### YOUR GOAL
Beginning with the line that holds "C5: 1.5uF (plus" and ending with the last line of the entries, please output each line exactly, apart from any pictures.

### Recorded data
##############################

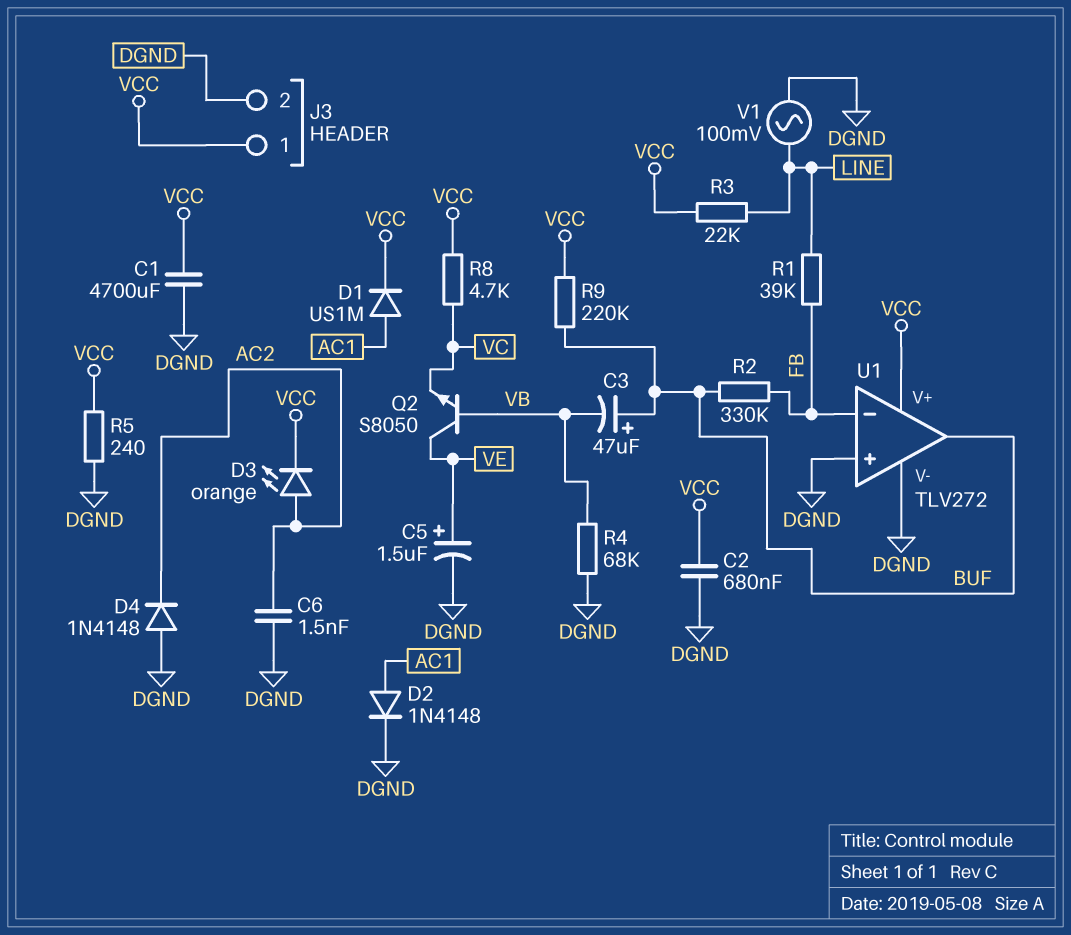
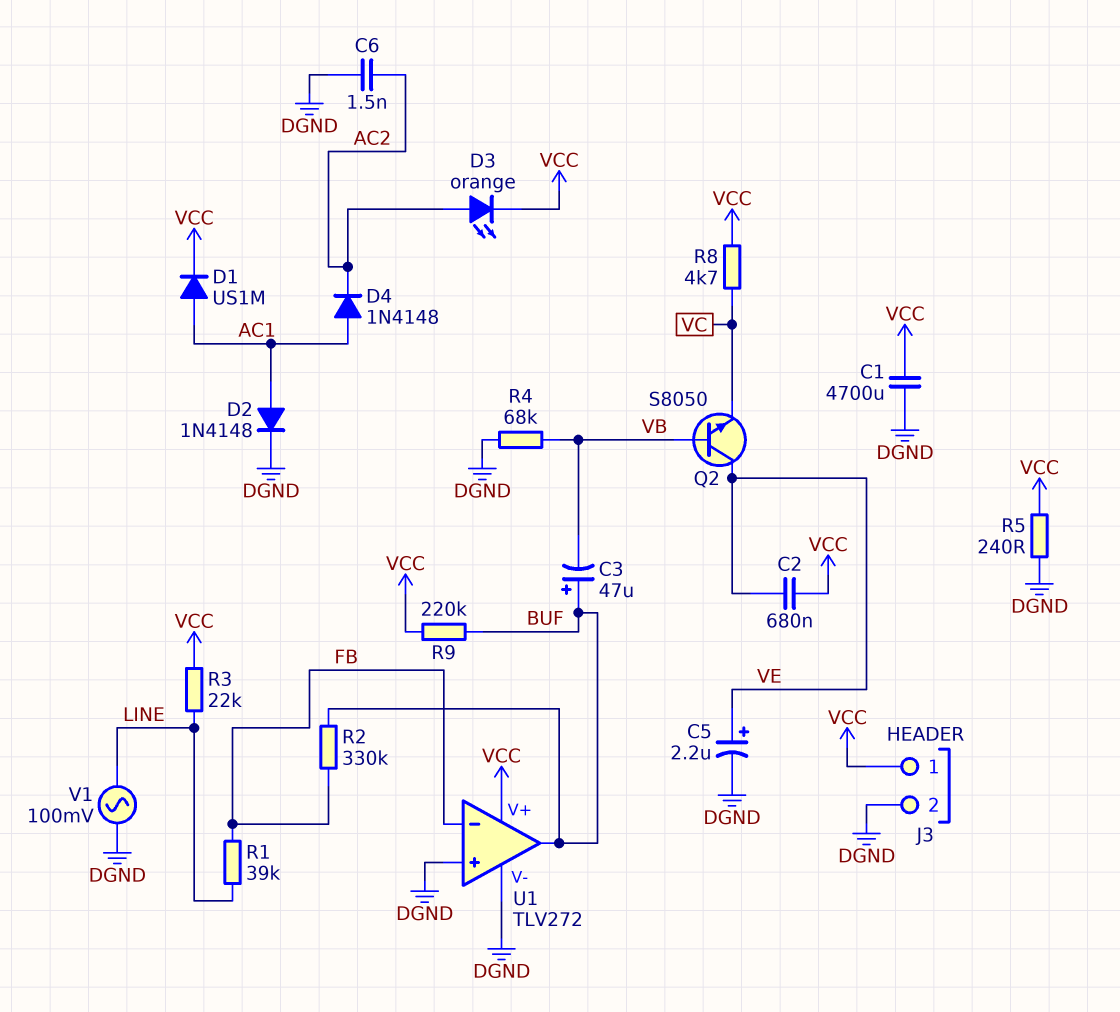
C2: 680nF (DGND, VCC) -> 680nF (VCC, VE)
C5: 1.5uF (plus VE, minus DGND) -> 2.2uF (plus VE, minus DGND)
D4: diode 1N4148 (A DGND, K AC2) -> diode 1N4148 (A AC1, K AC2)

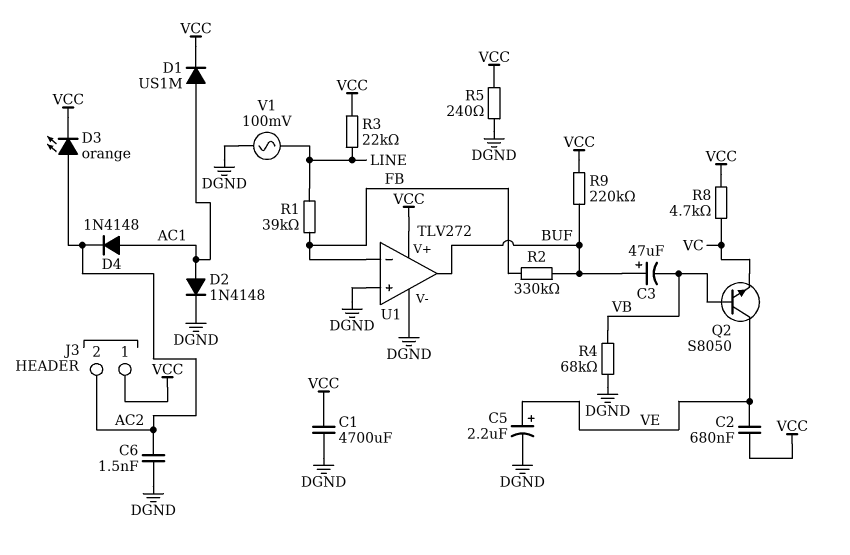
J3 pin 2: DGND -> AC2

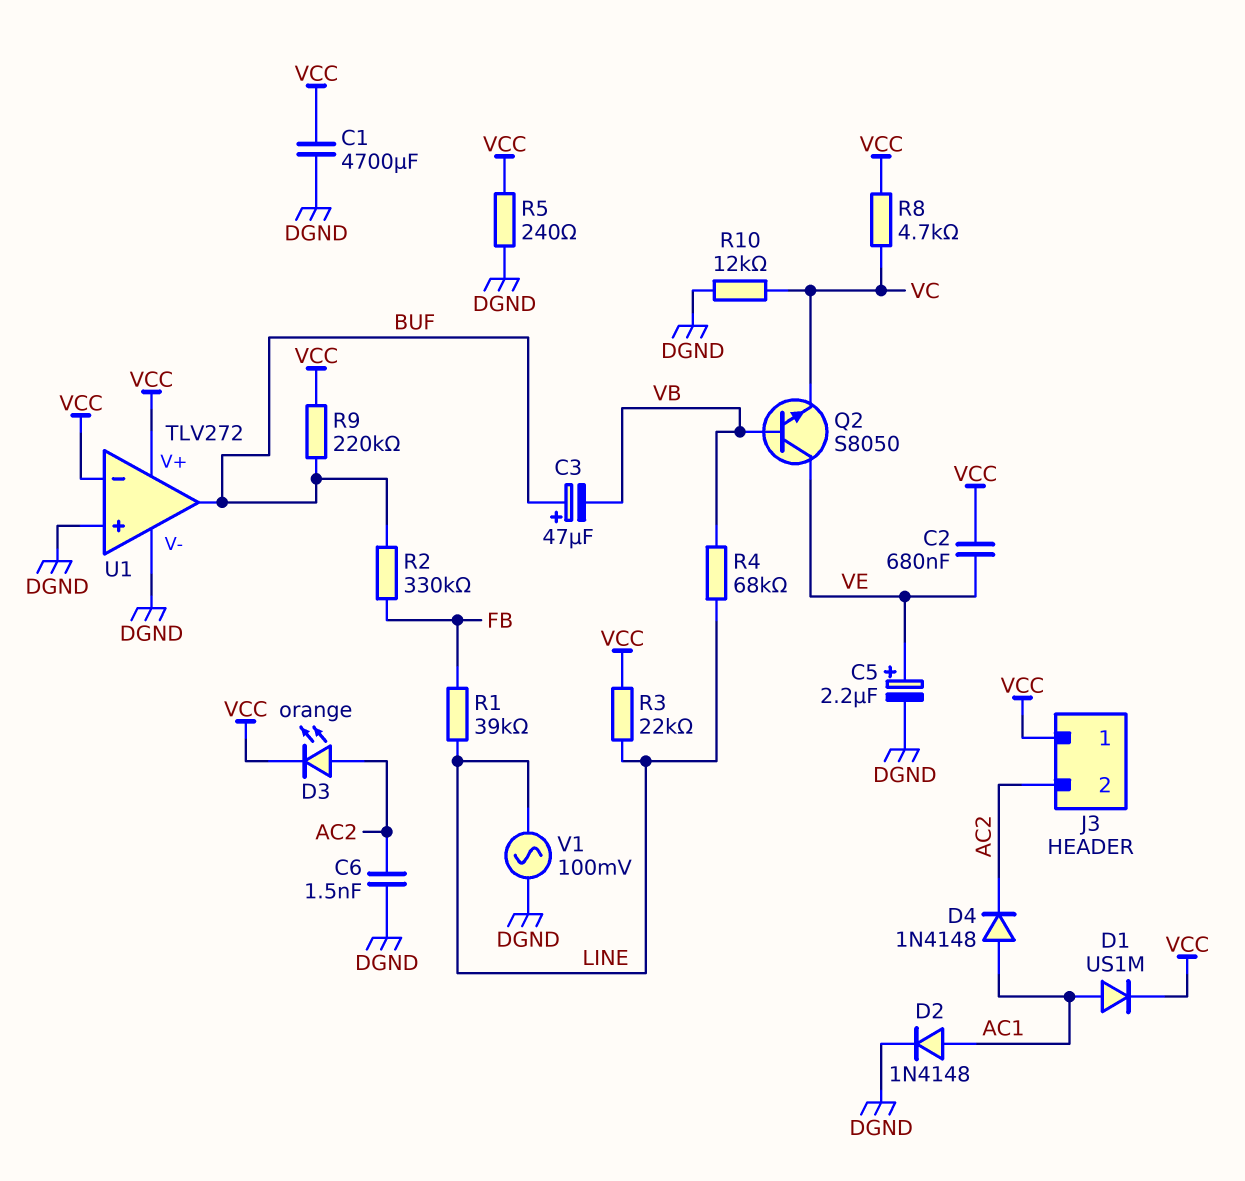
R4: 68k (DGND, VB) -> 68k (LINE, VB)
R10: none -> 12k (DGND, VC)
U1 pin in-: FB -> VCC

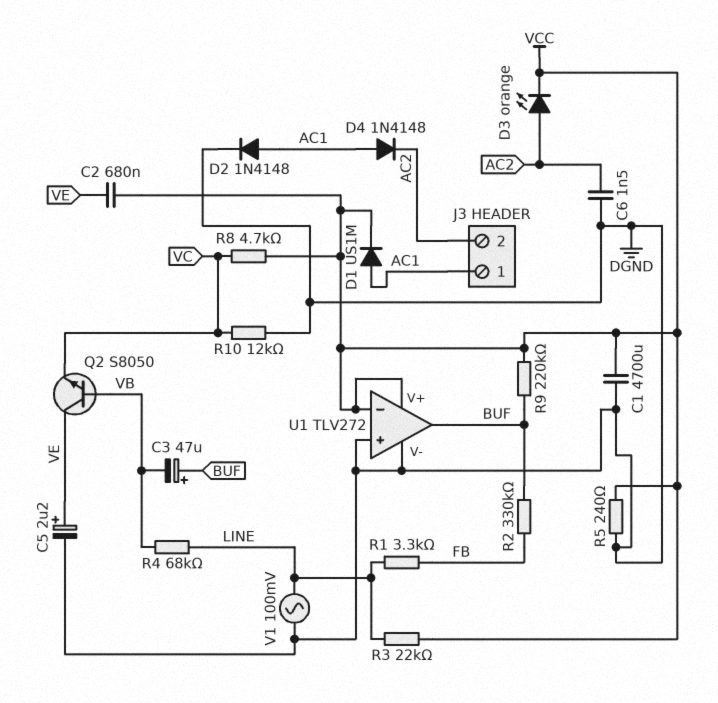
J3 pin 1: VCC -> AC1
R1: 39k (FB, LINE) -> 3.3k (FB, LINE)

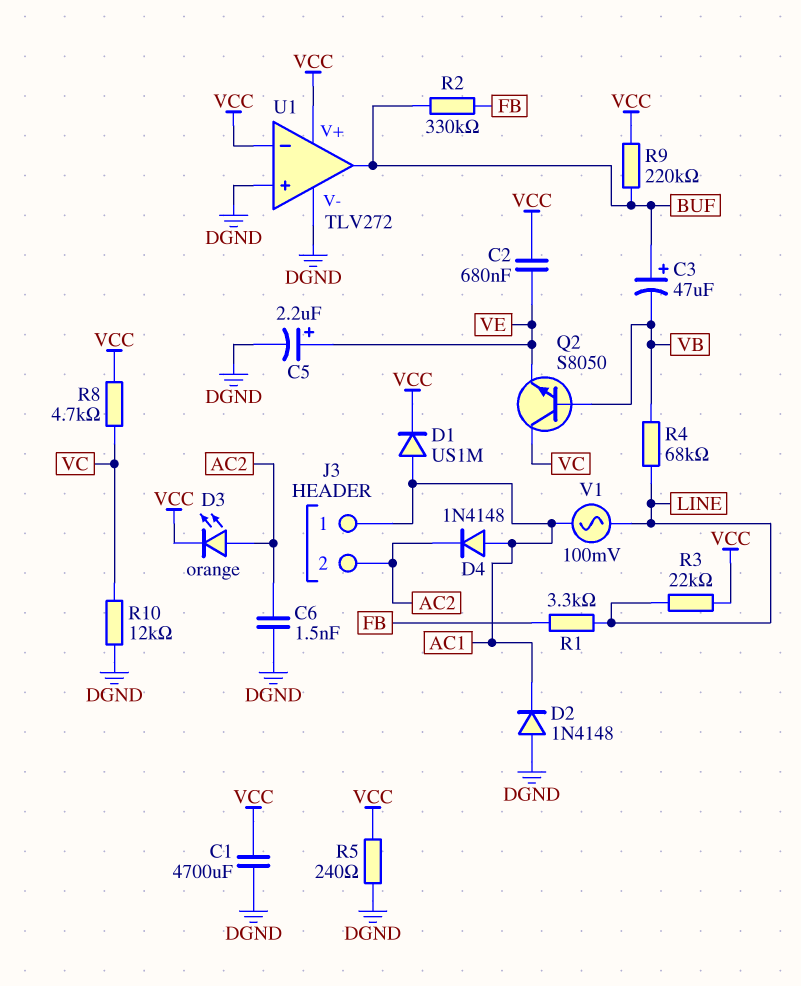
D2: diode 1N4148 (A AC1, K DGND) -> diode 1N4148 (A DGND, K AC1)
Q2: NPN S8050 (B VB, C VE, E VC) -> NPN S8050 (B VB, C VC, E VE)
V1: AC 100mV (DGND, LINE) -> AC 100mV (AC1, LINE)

##############################

### EXPECTED ANSWER
C5: 1.5uF (plus VE, minus DGND) -> 2.2uF (plus VE, minus DGND)
D4: diode 1N4148 (A DGND, K AC2) -> diode 1N4148 (A AC1, K AC2)

J3 pin 2: DGND -> AC2

R4: 68k (DGND, VB) -> 68k (LINE, VB)
R10: none -> 12k (DGND, VC)
U1 pin in-: FB -> VCC

J3 pin 1: VCC -> AC1
R1: 39k (FB, LINE) -> 3.3k (FB, LINE)

D2: diode 1N4148 (A AC1, K DGND) -> diode 1N4148 (A DGND, K AC1)
Q2: NPN S8050 (B VB, C VE, E VC) -> NPN S8050 (B VB, C VC, E VE)
V1: AC 100mV (DGND, LINE) -> AC 100mV (AC1, LINE)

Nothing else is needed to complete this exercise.